**Instructions to follow**. Nothing but the lines below between the line holding "yellow cactus: 11 -> 8" and the line holding "grey carton: 3 -> 1", inclusive, should appear in the answer, each set down exactly.

**Before-and-after object listings**.
+++
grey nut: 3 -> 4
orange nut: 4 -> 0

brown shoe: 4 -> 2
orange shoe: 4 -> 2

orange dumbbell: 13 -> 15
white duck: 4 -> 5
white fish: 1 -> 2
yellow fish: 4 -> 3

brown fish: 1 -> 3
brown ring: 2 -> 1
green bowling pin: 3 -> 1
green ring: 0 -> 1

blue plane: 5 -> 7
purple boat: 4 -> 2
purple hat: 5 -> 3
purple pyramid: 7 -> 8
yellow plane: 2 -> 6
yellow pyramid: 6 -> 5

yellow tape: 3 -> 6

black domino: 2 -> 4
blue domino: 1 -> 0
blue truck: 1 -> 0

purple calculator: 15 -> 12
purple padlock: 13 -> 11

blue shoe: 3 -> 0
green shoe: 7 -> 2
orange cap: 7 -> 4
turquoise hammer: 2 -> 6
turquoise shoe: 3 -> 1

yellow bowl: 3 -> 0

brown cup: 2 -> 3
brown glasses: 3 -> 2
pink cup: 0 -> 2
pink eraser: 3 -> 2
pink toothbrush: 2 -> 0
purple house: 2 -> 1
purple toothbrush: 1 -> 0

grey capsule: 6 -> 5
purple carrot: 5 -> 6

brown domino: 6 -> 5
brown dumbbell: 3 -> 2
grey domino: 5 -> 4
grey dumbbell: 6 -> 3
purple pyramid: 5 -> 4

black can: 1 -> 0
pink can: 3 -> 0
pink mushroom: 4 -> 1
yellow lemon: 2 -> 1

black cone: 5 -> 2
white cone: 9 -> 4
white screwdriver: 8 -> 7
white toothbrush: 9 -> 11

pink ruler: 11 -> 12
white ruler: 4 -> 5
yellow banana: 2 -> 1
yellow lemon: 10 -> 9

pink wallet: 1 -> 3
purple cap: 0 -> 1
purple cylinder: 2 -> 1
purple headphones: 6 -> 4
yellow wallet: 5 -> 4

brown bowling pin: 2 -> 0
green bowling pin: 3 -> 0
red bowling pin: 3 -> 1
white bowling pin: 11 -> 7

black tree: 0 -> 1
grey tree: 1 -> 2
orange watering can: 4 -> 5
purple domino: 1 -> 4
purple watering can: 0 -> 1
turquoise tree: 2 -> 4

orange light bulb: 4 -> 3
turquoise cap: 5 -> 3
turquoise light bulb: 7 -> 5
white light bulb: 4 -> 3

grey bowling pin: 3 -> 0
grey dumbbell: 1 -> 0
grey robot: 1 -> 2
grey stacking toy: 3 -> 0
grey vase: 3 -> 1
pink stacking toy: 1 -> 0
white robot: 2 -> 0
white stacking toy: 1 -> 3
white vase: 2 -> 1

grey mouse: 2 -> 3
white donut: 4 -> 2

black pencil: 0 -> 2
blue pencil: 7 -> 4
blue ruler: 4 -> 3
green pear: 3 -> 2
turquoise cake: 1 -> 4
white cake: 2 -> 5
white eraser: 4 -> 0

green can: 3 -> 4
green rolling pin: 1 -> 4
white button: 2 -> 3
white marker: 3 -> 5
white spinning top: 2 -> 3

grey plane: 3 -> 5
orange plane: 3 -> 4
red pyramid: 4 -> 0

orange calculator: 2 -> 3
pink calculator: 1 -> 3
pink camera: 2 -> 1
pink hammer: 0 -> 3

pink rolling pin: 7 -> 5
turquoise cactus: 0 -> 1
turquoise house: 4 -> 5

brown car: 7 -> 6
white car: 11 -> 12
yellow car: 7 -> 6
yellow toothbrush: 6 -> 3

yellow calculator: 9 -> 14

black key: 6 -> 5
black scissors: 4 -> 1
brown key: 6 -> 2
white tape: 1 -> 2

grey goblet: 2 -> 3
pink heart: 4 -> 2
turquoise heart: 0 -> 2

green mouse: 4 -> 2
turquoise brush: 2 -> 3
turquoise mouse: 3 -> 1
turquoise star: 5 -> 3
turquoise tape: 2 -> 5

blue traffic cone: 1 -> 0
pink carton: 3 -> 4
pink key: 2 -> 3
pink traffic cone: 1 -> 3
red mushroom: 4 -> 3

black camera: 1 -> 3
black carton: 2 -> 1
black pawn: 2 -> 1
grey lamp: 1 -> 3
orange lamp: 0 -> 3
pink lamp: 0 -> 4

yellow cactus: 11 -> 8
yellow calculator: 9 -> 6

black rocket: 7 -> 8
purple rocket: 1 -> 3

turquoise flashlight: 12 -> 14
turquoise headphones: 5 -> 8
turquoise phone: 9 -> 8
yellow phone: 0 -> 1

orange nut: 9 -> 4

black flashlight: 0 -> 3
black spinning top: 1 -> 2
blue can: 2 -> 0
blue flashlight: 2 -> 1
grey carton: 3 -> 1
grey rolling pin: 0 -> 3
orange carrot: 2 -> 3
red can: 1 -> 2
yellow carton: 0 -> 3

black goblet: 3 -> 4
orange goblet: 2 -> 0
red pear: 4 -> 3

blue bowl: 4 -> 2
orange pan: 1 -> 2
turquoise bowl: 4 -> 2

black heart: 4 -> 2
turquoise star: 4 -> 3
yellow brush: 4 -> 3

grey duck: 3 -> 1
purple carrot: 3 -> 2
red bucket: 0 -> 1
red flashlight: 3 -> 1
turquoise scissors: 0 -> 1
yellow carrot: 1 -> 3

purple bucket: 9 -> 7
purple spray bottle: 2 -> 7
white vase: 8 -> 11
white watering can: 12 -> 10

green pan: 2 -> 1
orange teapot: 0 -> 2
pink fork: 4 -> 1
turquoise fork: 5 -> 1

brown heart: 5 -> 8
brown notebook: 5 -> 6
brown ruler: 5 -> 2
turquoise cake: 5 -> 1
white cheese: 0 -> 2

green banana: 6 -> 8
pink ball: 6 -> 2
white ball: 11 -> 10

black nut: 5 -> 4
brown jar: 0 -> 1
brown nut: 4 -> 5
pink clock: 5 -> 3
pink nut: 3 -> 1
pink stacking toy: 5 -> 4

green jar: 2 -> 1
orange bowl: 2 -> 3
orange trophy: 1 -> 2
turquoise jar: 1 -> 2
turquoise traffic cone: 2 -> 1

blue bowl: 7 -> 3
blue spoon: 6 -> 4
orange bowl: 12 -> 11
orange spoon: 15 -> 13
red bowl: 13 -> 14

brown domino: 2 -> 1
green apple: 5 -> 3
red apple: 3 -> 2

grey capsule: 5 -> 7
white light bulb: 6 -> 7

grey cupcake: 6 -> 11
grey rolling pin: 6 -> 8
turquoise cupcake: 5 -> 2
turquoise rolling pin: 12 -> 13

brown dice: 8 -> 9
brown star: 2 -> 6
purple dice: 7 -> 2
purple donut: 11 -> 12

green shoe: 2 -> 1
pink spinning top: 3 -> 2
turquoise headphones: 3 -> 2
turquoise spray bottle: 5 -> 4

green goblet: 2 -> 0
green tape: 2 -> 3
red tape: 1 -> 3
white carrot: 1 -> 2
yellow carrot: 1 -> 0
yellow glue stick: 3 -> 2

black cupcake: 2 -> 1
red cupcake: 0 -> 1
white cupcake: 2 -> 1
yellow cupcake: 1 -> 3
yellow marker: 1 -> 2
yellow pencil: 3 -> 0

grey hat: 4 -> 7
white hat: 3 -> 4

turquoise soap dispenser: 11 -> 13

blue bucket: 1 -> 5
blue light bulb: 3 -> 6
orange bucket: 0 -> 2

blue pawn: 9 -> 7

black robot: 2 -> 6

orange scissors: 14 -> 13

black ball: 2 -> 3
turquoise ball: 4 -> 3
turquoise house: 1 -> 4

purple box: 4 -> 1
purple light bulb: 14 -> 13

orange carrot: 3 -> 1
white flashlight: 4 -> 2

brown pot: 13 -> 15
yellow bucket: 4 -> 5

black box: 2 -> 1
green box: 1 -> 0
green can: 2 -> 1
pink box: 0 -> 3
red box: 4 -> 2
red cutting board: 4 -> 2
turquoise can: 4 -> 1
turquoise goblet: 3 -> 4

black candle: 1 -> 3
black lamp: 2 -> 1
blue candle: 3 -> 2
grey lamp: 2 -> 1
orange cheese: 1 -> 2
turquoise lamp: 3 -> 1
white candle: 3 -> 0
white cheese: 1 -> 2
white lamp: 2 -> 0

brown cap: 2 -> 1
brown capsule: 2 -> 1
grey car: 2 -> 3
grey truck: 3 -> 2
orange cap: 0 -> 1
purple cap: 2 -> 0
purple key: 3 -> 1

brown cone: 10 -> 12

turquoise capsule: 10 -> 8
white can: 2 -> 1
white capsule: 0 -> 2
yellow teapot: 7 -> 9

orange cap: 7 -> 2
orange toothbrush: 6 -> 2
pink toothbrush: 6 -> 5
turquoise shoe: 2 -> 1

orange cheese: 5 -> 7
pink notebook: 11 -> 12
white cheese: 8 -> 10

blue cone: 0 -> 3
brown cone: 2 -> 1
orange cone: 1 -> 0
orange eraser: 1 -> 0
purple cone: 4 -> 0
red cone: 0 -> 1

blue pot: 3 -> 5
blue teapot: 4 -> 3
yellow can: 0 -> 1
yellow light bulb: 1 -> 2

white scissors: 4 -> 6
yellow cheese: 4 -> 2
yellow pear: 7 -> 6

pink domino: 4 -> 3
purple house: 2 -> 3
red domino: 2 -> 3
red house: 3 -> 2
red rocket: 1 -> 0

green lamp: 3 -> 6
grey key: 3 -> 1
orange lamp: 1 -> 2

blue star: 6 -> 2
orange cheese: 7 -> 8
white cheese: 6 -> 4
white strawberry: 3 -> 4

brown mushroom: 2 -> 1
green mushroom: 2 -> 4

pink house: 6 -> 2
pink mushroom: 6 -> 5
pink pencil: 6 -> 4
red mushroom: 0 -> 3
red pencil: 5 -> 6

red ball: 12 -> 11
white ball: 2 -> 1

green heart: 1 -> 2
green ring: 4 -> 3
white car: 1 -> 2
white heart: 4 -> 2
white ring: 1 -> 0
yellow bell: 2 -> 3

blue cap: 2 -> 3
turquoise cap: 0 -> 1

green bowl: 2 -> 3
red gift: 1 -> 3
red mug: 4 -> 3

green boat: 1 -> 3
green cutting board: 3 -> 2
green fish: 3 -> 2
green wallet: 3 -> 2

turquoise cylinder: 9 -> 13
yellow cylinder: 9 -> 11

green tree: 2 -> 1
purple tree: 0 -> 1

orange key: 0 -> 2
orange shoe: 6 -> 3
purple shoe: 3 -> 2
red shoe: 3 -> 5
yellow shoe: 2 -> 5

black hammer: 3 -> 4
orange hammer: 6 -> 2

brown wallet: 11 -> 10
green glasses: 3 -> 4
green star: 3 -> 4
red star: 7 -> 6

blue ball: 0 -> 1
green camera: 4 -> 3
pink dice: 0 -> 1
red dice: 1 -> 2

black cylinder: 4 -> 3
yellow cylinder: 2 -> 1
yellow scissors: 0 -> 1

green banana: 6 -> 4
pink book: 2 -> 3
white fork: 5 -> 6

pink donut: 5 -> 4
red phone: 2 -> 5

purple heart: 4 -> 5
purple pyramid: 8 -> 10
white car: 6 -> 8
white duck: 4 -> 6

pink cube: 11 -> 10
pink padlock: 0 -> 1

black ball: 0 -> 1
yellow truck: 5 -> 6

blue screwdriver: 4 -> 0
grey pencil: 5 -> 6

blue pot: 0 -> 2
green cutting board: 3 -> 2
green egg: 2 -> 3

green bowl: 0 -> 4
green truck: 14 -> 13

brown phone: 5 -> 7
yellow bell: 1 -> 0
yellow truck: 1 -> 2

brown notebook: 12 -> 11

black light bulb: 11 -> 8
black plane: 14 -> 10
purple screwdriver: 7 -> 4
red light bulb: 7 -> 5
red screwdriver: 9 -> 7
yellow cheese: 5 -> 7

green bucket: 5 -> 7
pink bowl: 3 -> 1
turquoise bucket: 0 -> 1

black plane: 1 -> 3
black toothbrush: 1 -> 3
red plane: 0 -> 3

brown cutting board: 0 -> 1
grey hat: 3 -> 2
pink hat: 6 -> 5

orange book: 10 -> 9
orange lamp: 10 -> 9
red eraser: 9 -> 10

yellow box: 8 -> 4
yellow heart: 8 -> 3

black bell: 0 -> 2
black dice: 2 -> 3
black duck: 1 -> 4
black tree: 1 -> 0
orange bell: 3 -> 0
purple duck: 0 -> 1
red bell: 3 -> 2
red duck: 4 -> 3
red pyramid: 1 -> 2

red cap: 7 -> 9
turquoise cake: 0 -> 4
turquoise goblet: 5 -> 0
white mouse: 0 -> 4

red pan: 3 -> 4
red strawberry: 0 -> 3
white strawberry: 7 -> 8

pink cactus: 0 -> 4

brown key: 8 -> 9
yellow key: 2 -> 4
+++
**Solution**.
yellow cactus: 11 -> 8
yellow calculator: 9 -> 6

black rocket: 7 -> 8
purple rocket: 1 -> 3

turquoise flashlight: 12 -> 14
turquoise headphones: 5 -> 8
turquoise phone: 9 -> 8
yellow phone: 0 -> 1

orange nut: 9 -> 4

black flashlight: 0 -> 3
black spinning top: 1 -> 2
blue can: 2 -> 0
blue flashlight: 2 -> 1
grey carton: 3 -> 1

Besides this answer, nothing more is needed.